## WHAT YOU SHOULD DO
Everything from the line containing "brown button: 3 -> 1" to the last line of the data below should be copied word for word, and nothing else.

## PROVIDED DATA
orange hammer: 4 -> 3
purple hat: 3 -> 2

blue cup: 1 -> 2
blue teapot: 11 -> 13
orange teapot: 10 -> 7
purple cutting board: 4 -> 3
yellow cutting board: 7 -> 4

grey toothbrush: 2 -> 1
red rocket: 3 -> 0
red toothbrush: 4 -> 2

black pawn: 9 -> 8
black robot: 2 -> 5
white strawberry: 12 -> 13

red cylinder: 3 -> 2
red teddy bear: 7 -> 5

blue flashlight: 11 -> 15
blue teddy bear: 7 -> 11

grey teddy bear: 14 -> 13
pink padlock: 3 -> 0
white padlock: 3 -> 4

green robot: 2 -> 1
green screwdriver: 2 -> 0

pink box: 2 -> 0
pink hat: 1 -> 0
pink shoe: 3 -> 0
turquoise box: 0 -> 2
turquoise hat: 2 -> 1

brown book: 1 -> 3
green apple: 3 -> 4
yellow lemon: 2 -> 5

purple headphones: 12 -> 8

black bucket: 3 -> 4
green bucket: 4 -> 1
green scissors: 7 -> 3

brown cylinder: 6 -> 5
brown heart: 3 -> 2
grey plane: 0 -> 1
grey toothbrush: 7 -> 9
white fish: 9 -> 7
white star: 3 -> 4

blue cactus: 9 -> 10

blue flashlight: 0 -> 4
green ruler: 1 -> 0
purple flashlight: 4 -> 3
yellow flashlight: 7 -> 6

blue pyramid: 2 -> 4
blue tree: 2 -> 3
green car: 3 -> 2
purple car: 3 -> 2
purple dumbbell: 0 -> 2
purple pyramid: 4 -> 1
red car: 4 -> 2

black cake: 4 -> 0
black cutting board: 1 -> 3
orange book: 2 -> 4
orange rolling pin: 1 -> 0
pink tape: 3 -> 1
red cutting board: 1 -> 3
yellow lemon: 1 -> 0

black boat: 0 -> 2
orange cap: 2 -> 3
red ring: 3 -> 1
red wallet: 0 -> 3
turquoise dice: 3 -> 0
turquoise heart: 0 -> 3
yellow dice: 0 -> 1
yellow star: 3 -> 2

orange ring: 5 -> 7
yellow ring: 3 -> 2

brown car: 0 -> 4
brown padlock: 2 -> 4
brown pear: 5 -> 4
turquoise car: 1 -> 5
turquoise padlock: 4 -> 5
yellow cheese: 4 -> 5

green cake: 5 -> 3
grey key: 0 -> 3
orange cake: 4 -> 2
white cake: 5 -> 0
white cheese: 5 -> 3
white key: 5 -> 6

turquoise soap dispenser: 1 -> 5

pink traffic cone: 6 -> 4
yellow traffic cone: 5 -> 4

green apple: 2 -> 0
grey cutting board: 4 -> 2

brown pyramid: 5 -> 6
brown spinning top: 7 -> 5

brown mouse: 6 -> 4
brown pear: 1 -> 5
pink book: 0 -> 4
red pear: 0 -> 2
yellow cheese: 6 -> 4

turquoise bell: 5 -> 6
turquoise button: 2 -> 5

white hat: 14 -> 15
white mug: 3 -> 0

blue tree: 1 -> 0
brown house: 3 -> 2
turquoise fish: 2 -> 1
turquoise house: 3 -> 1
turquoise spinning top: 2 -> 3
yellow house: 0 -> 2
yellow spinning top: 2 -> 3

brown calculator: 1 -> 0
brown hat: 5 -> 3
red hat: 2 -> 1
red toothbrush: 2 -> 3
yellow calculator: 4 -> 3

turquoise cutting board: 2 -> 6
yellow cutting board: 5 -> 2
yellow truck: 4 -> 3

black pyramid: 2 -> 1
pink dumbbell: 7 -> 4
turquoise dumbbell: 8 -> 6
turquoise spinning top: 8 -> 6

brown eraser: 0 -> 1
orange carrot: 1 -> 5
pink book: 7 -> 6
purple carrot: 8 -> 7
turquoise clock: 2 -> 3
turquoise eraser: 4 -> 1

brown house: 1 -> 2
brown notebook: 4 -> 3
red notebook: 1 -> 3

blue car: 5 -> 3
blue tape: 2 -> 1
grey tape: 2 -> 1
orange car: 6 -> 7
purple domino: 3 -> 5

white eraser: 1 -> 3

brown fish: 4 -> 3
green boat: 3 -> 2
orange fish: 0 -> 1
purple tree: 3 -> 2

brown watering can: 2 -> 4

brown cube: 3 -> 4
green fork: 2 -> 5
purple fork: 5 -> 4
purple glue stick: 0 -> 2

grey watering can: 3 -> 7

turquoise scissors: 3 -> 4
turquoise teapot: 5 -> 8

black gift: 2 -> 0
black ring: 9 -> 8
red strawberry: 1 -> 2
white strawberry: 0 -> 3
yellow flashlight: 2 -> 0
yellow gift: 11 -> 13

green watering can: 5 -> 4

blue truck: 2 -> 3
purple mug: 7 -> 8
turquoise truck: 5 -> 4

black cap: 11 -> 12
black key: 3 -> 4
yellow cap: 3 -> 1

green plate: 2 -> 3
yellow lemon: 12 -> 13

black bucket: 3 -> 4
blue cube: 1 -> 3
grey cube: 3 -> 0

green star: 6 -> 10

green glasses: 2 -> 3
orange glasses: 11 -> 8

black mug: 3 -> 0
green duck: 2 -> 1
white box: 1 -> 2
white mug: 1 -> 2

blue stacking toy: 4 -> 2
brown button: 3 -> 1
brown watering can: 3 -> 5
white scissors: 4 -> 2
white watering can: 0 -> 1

## SOLUTION TO THIS TASK
brown button: 3 -> 1
brown watering can: 3 -> 5
white scissors: 4 -> 2
white watering can: 0 -> 1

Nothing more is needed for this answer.